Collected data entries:
=== Begin Enclosure ===
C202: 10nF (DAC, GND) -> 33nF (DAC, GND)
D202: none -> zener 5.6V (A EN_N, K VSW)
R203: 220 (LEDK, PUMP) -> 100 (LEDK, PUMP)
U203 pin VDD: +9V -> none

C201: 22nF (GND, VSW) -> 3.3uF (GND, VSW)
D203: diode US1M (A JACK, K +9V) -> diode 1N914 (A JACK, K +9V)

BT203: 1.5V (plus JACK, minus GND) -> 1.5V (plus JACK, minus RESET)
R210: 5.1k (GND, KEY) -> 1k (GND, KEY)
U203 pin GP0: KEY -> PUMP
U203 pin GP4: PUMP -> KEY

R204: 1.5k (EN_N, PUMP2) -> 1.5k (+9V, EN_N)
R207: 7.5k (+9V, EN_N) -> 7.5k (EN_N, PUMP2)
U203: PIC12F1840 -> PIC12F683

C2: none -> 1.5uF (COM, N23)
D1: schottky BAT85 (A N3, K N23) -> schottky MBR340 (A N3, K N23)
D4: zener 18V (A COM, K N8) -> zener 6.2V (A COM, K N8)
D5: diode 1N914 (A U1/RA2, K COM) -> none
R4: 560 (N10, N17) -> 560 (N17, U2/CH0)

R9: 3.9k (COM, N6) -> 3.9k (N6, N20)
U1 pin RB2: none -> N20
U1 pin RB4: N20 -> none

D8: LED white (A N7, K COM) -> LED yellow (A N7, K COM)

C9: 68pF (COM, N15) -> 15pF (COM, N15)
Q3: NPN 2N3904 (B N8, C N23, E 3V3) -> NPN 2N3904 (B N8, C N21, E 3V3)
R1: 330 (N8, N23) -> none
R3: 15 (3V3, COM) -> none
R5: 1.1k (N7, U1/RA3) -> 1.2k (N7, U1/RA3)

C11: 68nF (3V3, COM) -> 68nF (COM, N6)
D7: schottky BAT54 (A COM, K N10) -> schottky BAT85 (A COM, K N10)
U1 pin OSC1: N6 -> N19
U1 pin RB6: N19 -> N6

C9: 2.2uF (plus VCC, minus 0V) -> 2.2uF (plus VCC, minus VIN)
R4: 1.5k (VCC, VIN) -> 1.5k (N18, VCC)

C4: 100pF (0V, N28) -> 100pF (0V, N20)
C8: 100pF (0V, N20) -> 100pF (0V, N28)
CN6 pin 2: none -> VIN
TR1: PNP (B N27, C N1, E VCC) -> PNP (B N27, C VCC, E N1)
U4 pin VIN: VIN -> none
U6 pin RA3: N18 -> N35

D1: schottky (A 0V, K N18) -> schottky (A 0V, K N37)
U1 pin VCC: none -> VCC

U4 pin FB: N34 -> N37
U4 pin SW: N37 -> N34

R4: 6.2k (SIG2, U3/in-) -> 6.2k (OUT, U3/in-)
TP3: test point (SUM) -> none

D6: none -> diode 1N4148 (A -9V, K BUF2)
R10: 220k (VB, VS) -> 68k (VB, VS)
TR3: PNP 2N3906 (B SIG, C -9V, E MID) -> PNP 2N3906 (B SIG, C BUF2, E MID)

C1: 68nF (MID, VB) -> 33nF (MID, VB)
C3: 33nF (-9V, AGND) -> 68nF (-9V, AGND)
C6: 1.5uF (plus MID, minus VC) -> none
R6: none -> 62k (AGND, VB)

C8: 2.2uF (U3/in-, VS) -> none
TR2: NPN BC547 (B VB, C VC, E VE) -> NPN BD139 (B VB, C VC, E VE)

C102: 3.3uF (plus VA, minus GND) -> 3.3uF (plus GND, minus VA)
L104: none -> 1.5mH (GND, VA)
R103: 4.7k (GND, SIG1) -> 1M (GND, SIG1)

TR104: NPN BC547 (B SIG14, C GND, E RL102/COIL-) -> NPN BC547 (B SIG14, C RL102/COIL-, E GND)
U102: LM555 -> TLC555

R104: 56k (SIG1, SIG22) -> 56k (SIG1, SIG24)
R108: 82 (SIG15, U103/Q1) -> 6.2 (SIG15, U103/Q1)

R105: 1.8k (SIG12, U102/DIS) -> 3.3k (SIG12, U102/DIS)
=== End Enclosure ===
Task to carry out:
Search the data above for "minus" and copy every line where it turns up.

Solution:
BT203: 1.5V (plus JACK, minus GND) -> 1.5V (plus JACK, minus RESET)
C9: 2.2uF (plus VCC, minus 0V) -> 2.2uF (plus VCC, minus VIN)
C6: 1.5uF (plus MID, minus VC) -> none
C102: 3.3uF (plus VA, minus GND) -> 3.3uF (plus GND, minus VA)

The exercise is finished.